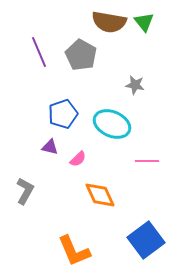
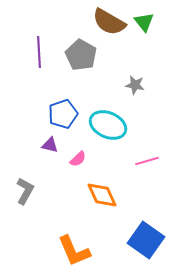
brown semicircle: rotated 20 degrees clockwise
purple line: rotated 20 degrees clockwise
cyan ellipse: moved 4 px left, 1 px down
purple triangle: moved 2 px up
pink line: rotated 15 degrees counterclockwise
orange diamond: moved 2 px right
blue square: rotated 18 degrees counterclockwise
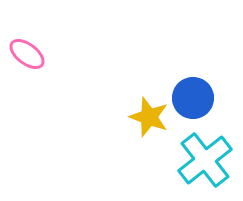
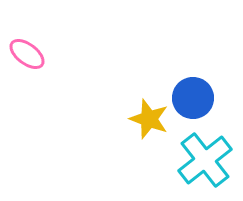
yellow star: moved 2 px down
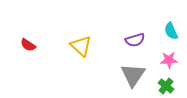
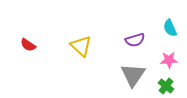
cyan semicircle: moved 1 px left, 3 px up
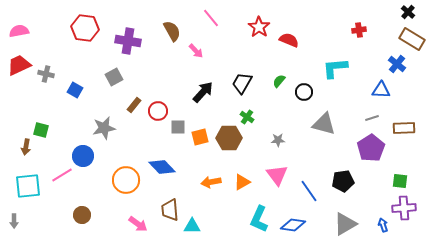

────────

(DIRECTIONS)
Without the pictures, repeat exactly the lines running from the line containing "purple line: rotated 20 degrees clockwise" through the end of the data, both ends included.

(EXERCISE RESULT)
purple line: rotated 20 degrees clockwise
cyan ellipse: moved 4 px left, 1 px down
purple triangle: moved 2 px up
pink line: rotated 15 degrees counterclockwise
orange diamond: moved 2 px right
blue square: rotated 18 degrees counterclockwise
yellow star: moved 2 px down
cyan semicircle: moved 1 px left, 3 px up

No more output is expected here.